== Work instruction ==
Search the entries below for "none -> yellow brick B4 level 1". Give that line and all the lines after it again, exactly, through the last, without pictures.

== Spatial object tracking data ==

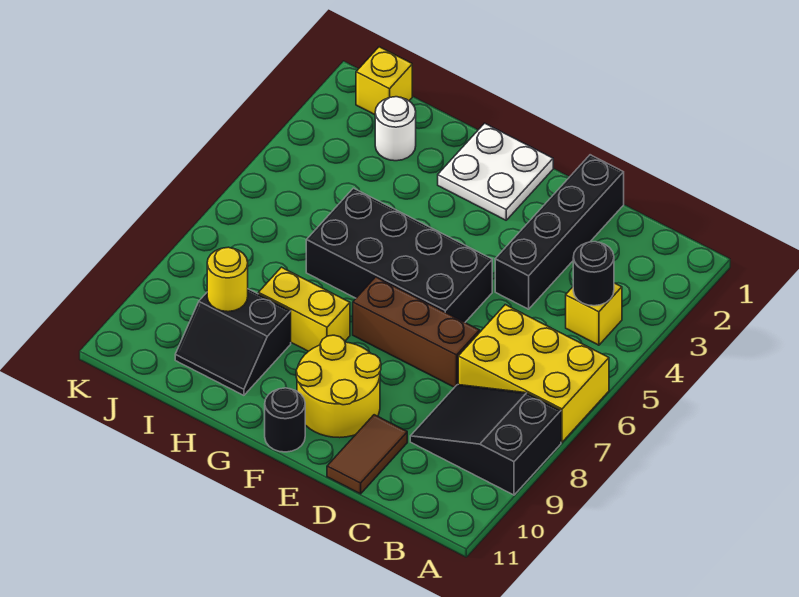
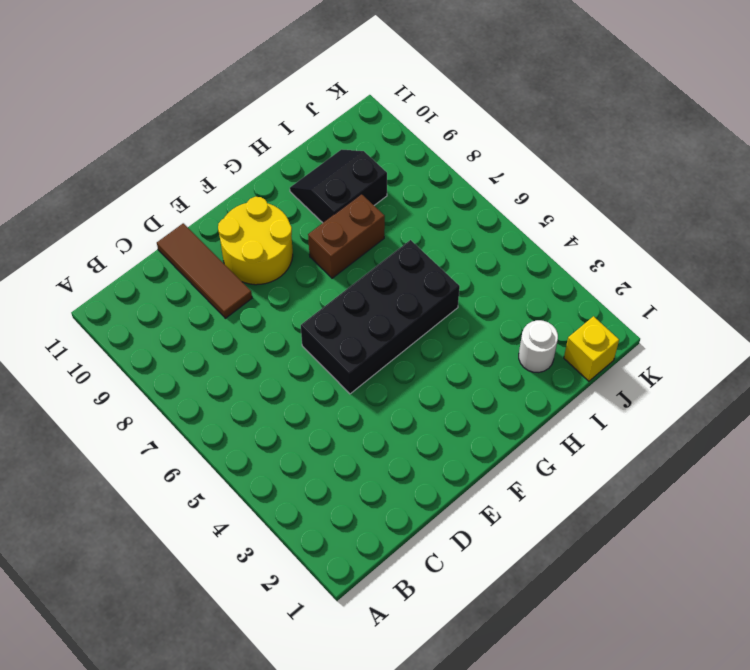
brown tile D9:D11 level 1 -> brown tile D10:D11 level 1
brown brick G8:H8 level 1 -> yellow brick G8:H8 level 1
none -> yellow brick A6:C7 level 1
none -> black slope A8:C9 level 1 top A
none -> yellow brick B4 level 1

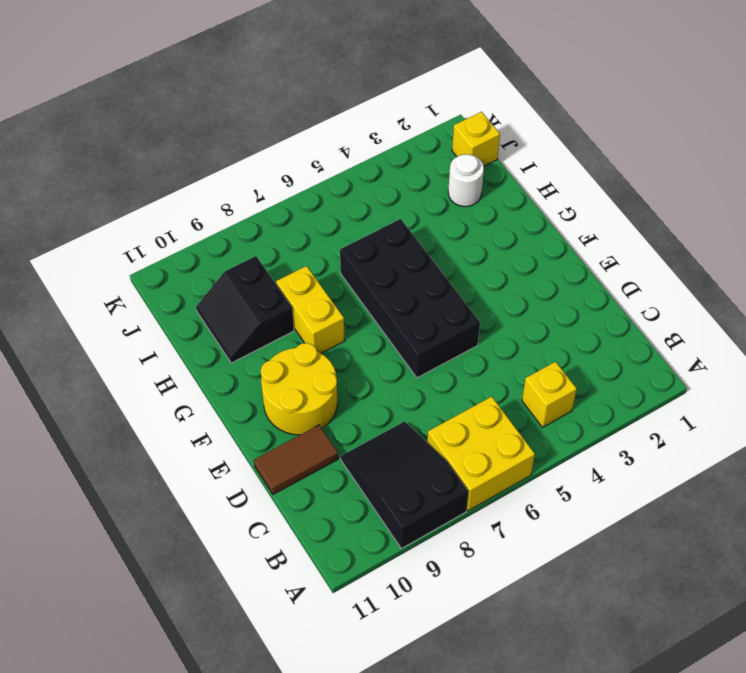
yellow brick A6:B7 level 1 -> yellow brick A6:C7 level 1
none -> black brick D1:D4 level 1
none -> brown brick D7:F7 level 1
none -> white plate F1:G2 level 1

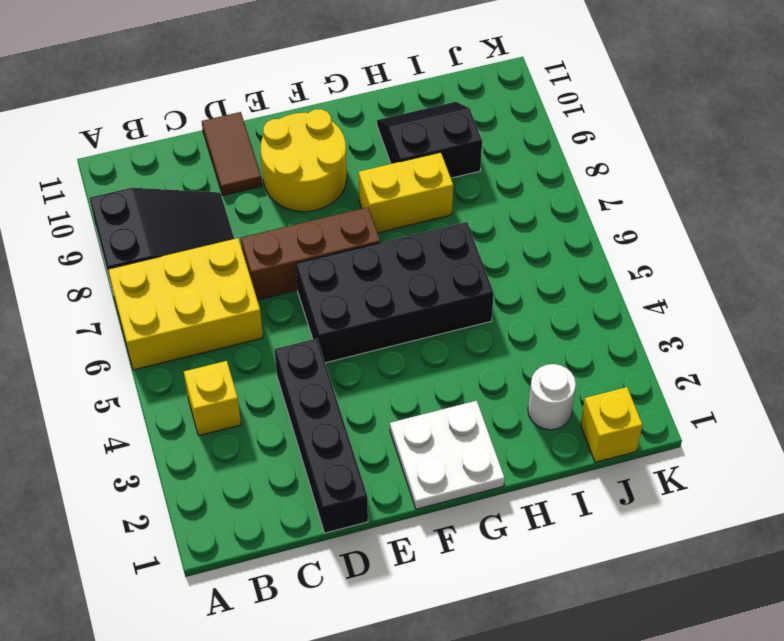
none -> black round brick F11 level 1
none -> black round brick B4 level 2
none -> yellow round brick I9 level 2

== Response to the task ==
none -> yellow brick B4 level 1

yellow brick A6:B7 level 1 -> yellow brick A6:C7 level 1
none -> black brick D1:D4 level 1
none -> brown brick D7:F7 level 1
none -> white plate F1:G2 level 1

none -> black round brick F11 level 1
none -> black round brick B4 level 2
none -> yellow round brick I9 level 2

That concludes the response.